_EXCERPTED DATA_:
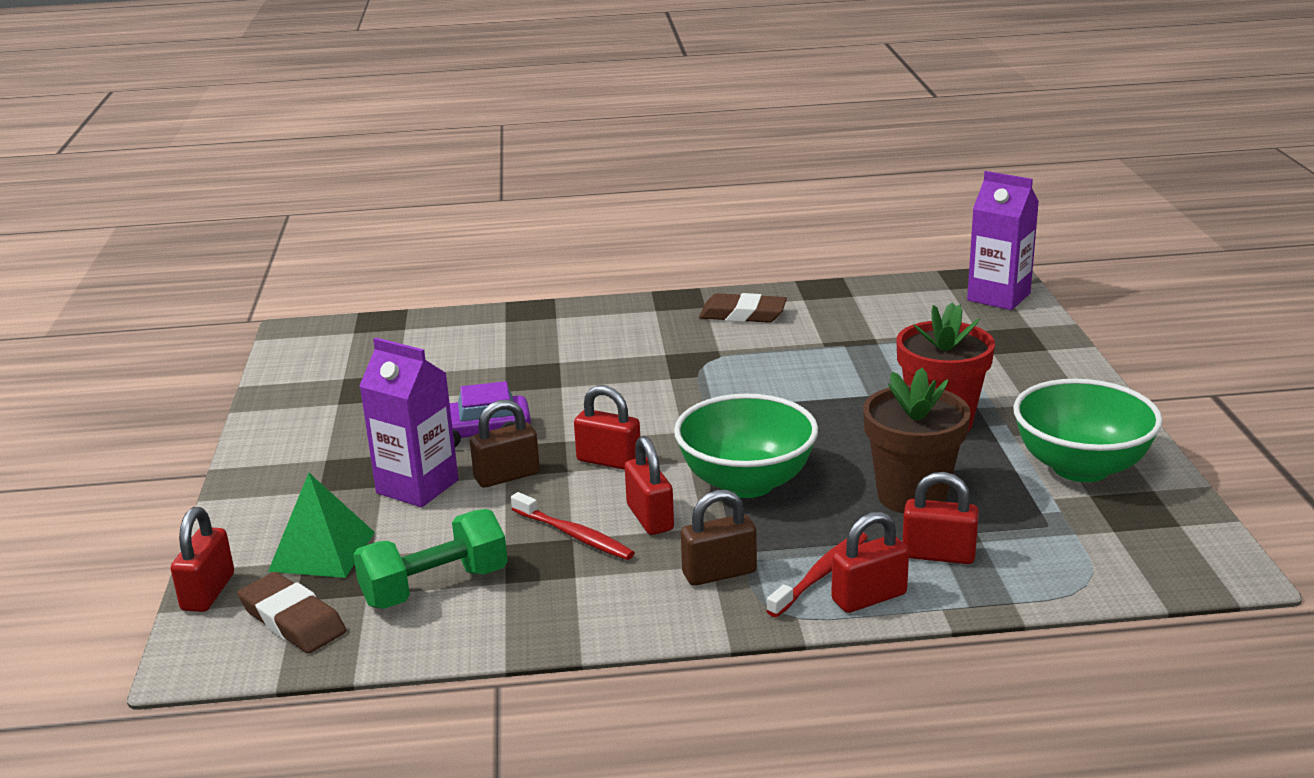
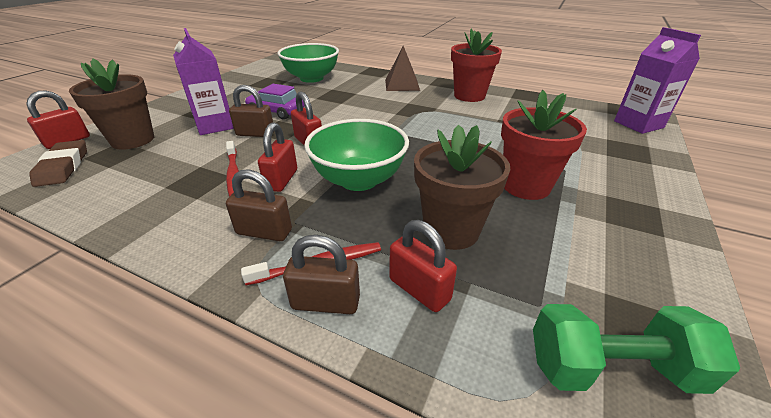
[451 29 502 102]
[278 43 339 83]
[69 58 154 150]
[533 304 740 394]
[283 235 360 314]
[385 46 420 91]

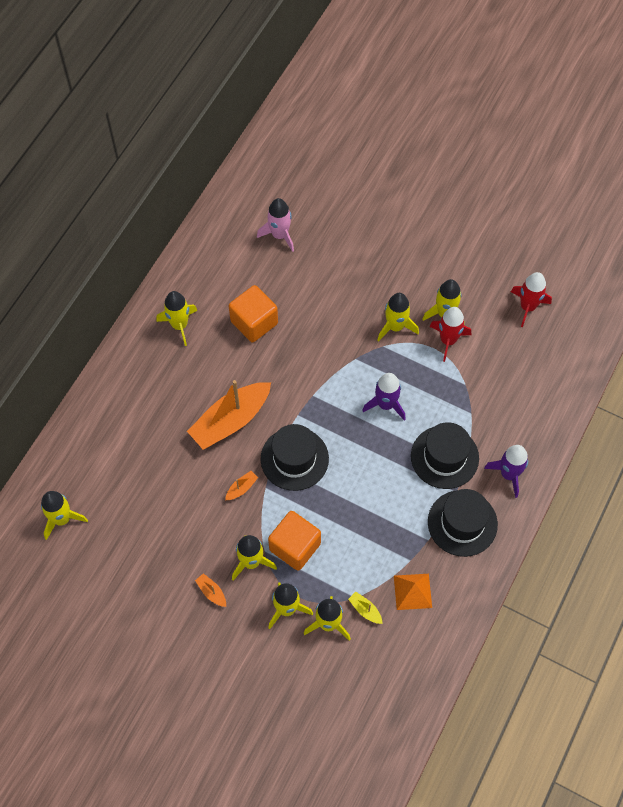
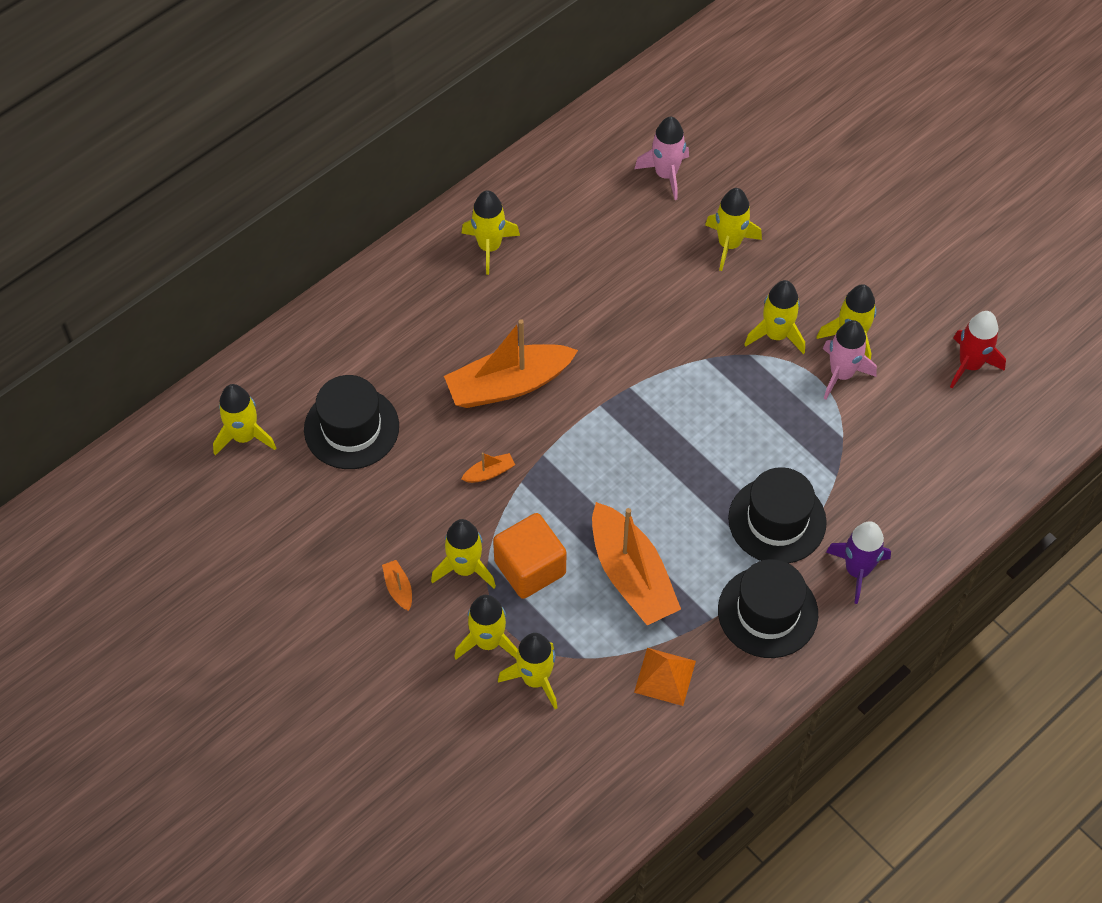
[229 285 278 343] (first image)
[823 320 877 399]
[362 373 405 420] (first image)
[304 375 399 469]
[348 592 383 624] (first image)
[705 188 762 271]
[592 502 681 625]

--

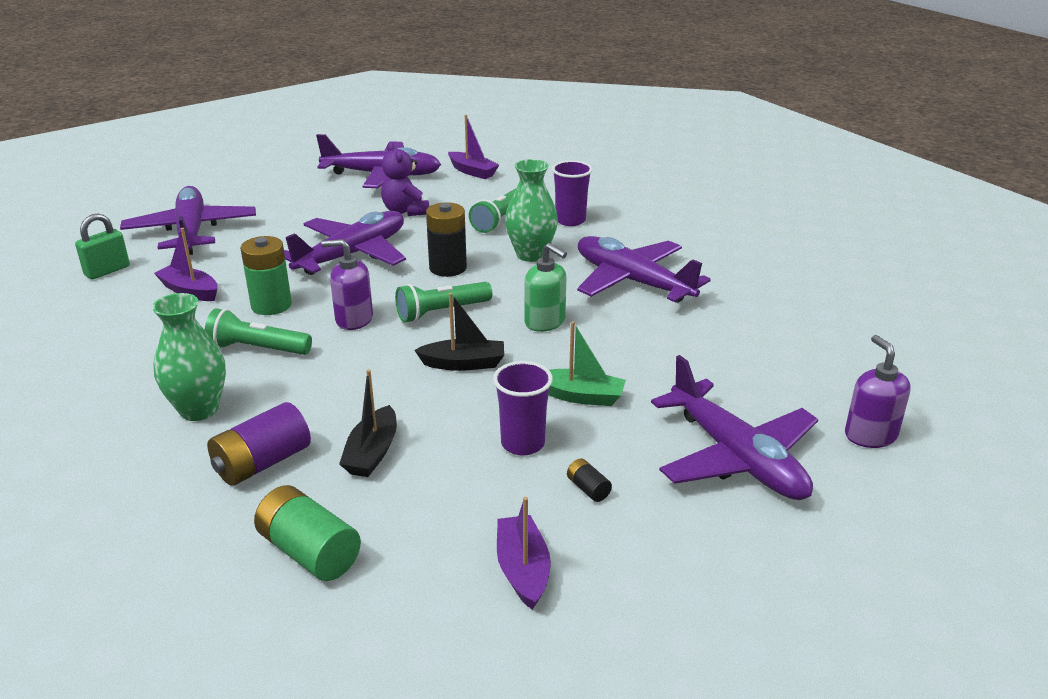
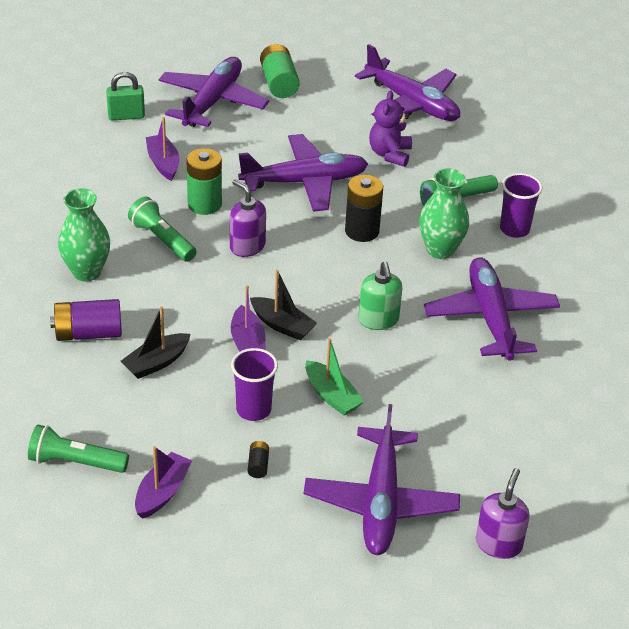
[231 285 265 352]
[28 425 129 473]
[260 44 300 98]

_ACTIVITY_:
Look back at the entries above and repeat, unchanged, every line from the line holding "[451 29 502 102]" through the line holding "[283 235 360 314]".

_ANSWER SECTION_:
[451 29 502 102]
[278 43 339 83]
[69 58 154 150]
[533 304 740 394]
[283 235 360 314]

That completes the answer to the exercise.